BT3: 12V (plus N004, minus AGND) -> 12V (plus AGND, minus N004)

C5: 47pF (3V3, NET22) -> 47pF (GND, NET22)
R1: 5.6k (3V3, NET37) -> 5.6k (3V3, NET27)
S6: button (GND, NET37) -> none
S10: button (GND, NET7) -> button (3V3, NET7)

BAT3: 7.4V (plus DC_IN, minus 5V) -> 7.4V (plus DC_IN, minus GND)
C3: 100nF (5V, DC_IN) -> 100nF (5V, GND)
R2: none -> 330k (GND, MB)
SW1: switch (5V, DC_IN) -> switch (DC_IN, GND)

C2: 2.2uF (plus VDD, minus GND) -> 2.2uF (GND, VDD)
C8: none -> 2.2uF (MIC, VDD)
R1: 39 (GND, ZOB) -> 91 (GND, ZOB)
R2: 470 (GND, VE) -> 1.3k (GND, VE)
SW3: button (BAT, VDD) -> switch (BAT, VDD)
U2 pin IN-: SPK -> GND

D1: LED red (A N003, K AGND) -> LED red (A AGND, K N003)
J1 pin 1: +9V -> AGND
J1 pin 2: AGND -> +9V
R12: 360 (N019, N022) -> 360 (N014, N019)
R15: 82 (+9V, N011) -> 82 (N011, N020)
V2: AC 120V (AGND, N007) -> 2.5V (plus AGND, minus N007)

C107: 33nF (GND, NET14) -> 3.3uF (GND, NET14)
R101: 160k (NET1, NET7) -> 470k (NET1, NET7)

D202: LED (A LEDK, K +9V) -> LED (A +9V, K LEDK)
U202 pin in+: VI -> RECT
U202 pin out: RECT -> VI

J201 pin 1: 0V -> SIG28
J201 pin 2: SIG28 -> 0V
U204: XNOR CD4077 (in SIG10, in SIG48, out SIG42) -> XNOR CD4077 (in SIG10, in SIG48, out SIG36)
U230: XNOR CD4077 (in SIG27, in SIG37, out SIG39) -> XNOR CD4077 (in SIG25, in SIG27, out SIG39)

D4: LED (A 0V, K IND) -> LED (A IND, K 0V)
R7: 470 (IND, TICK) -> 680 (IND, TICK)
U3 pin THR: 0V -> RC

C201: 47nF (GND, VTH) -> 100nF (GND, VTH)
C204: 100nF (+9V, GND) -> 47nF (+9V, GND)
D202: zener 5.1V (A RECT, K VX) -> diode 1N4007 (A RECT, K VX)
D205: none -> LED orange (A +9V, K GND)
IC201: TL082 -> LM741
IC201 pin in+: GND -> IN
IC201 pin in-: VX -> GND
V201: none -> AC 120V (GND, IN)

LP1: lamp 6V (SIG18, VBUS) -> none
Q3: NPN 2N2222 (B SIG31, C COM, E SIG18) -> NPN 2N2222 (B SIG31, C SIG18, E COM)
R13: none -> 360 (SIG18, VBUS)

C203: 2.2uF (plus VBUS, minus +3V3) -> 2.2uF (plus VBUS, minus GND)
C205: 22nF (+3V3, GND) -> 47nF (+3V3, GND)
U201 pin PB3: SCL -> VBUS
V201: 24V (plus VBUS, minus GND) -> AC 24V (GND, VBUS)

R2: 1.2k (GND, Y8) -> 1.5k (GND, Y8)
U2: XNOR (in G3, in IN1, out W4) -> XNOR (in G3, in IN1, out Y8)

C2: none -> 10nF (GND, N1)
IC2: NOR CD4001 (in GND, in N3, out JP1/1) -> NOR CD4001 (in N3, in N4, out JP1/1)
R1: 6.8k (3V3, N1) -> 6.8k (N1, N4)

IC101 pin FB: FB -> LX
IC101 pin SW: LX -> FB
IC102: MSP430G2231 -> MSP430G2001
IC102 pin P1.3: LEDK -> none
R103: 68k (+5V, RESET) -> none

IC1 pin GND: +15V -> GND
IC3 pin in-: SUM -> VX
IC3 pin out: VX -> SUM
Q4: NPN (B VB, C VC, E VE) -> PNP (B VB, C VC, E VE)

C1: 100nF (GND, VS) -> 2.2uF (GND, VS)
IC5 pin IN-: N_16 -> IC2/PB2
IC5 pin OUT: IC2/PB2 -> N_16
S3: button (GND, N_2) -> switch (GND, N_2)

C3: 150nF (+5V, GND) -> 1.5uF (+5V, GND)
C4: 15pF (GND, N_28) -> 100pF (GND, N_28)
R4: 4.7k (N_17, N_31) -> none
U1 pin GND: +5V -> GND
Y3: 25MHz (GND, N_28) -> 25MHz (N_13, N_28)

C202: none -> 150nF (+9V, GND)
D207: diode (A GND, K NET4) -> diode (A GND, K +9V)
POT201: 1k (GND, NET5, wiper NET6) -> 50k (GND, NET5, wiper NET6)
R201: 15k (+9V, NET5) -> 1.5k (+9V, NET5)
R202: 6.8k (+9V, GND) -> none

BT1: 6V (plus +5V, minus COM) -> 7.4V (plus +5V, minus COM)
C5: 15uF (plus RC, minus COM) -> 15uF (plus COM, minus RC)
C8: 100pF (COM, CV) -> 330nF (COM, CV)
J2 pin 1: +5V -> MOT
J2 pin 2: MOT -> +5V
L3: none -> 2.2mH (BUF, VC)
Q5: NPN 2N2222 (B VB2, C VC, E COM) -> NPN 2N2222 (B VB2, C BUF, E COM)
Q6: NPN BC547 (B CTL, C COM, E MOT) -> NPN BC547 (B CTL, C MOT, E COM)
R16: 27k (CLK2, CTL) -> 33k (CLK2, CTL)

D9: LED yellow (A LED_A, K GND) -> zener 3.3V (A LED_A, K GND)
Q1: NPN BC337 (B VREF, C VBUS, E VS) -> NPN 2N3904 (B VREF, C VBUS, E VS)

****************************************

#### [What the task asks]
Please restate the whole listing word for word.

#### [Output of the task]
BT3: 12V (plus N004, minus AGND) -> 12V (plus AGND, minus N004)

C5: 47pF (3V3, NET22) -> 47pF (GND, NET22)
R1: 5.6k (3V3, NET37) -> 5.6k (3V3, NET27)
S6: button (GND, NET37) -> none
S10: button (GND, NET7) -> button (3V3, NET7)

BAT3: 7.4V (plus DC_IN, minus 5V) -> 7.4V (plus DC_IN, minus GND)
C3: 100nF (5V, DC_IN) -> 100nF (5V, GND)
R2: none -> 330k (GND, MB)
SW1: switch (5V, DC_IN) -> switch (DC_IN, GND)

C2: 2.2uF (plus VDD, minus GND) -> 2.2uF (GND, VDD)
C8: none -> 2.2uF (MIC, VDD)
R1: 39 (GND, ZOB) -> 91 (GND, ZOB)
R2: 470 (GND, VE) -> 1.3k (GND, VE)
SW3: button (BAT, VDD) -> switch (BAT, VDD)
U2 pin IN-: SPK -> GND

D1: LED red (A N003, K AGND) -> LED red (A AGND, K N003)
J1 pin 1: +9V -> AGND
J1 pin 2: AGND -> +9V
R12: 360 (N019, N022) -> 360 (N014, N019)
R15: 82 (+9V, N011) -> 82 (N011, N020)
V2: AC 120V (AGND, N007) -> 2.5V (plus AGND, minus N007)

C107: 33nF (GND, NET14) -> 3.3uF (GND, NET14)
R101: 160k (NET1, NET7) -> 470k (NET1, NET7)

D202: LED (A LEDK, K +9V) -> LED (A +9V, K LEDK)
U202 pin in+: VI -> RECT
U202 pin out: RECT -> VI

J201 pin 1: 0V -> SIG28
J201 pin 2: SIG28 -> 0V
U204: XNOR CD4077 (in SIG10, in SIG48, out SIG42) -> XNOR CD4077 (in SIG10, in SIG48, out SIG36)
U230: XNOR CD4077 (in SIG27, in SIG37, out SIG39) -> XNOR CD4077 (in SIG25, in SIG27, out SIG39)

D4: LED (A 0V, K IND) -> LED (A IND, K 0V)
R7: 470 (IND, TICK) -> 680 (IND, TICK)
U3 pin THR: 0V -> RC

C201: 47nF (GND, VTH) -> 100nF (GND, VTH)
C204: 100nF (+9V, GND) -> 47nF (+9V, GND)
D202: zener 5.1V (A RECT, K VX) -> diode 1N4007 (A RECT, K VX)
D205: none -> LED orange (A +9V, K GND)
IC201: TL082 -> LM741
IC201 pin in+: GND -> IN
IC201 pin in-: VX -> GND
V201: none -> AC 120V (GND, IN)

LP1: lamp 6V (SIG18, VBUS) -> none
Q3: NPN 2N2222 (B SIG31, C COM, E SIG18) -> NPN 2N2222 (B SIG31, C SIG18, E COM)
R13: none -> 360 (SIG18, VBUS)

C203: 2.2uF (plus VBUS, minus +3V3) -> 2.2uF (plus VBUS, minus GND)
C205: 22nF (+3V3, GND) -> 47nF (+3V3, GND)
U201 pin PB3: SCL -> VBUS
V201: 24V (plus VBUS, minus GND) -> AC 24V (GND, VBUS)

R2: 1.2k (GND, Y8) -> 1.5k (GND, Y8)
U2: XNOR (in G3, in IN1, out W4) -> XNOR (in G3, in IN1, out Y8)

C2: none -> 10nF (GND, N1)
IC2: NOR CD4001 (in GND, in N3, out JP1/1) -> NOR CD4001 (in N3, in N4, out JP1/1)
R1: 6.8k (3V3, N1) -> 6.8k (N1, N4)

IC101 pin FB: FB -> LX
IC101 pin SW: LX -> FB
IC102: MSP430G2231 -> MSP430G2001
IC102 pin P1.3: LEDK -> none
R103: 68k (+5V, RESET) -> none

IC1 pin GND: +15V -> GND
IC3 pin in-: SUM -> VX
IC3 pin out: VX -> SUM
Q4: NPN (B VB, C VC, E VE) -> PNP (B VB, C VC, E VE)

C1: 100nF (GND, VS) -> 2.2uF (GND, VS)
IC5 pin IN-: N_16 -> IC2/PB2
IC5 pin OUT: IC2/PB2 -> N_16
S3: button (GND, N_2) -> switch (GND, N_2)

C3: 150nF (+5V, GND) -> 1.5uF (+5V, GND)
C4: 15pF (GND, N_28) -> 100pF (GND, N_28)
R4: 4.7k (N_17, N_31) -> none
U1 pin GND: +5V -> GND
Y3: 25MHz (GND, N_28) -> 25MHz (N_13, N_28)

C202: none -> 150nF (+9V, GND)
D207: diode (A GND, K NET4) -> diode (A GND, K +9V)
POT201: 1k (GND, NET5, wiper NET6) -> 50k (GND, NET5, wiper NET6)
R201: 15k (+9V, NET5) -> 1.5k (+9V, NET5)
R202: 6.8k (+9V, GND) -> none

BT1: 6V (plus +5V, minus COM) -> 7.4V (plus +5V, minus COM)
C5: 15uF (plus RC, minus COM) -> 15uF (plus COM, minus RC)
C8: 100pF (COM, CV) -> 330nF (COM, CV)
J2 pin 1: +5V -> MOT
J2 pin 2: MOT -> +5V
L3: none -> 2.2mH (BUF, VC)
Q5: NPN 2N2222 (B VB2, C VC, E COM) -> NPN 2N2222 (B VB2, C BUF, E COM)
Q6: NPN BC547 (B CTL, C COM, E MOT) -> NPN BC547 (B CTL, C MOT, E COM)
R16: 27k (CLK2, CTL) -> 33k (CLK2, CTL)

D9: LED yellow (A LED_A, K GND) -> zener 3.3V (A LED_A, K GND)
Q1: NPN BC337 (B VREF, C VBUS, E VS) -> NPN 2N3904 (B VREF, C VBUS, E VS)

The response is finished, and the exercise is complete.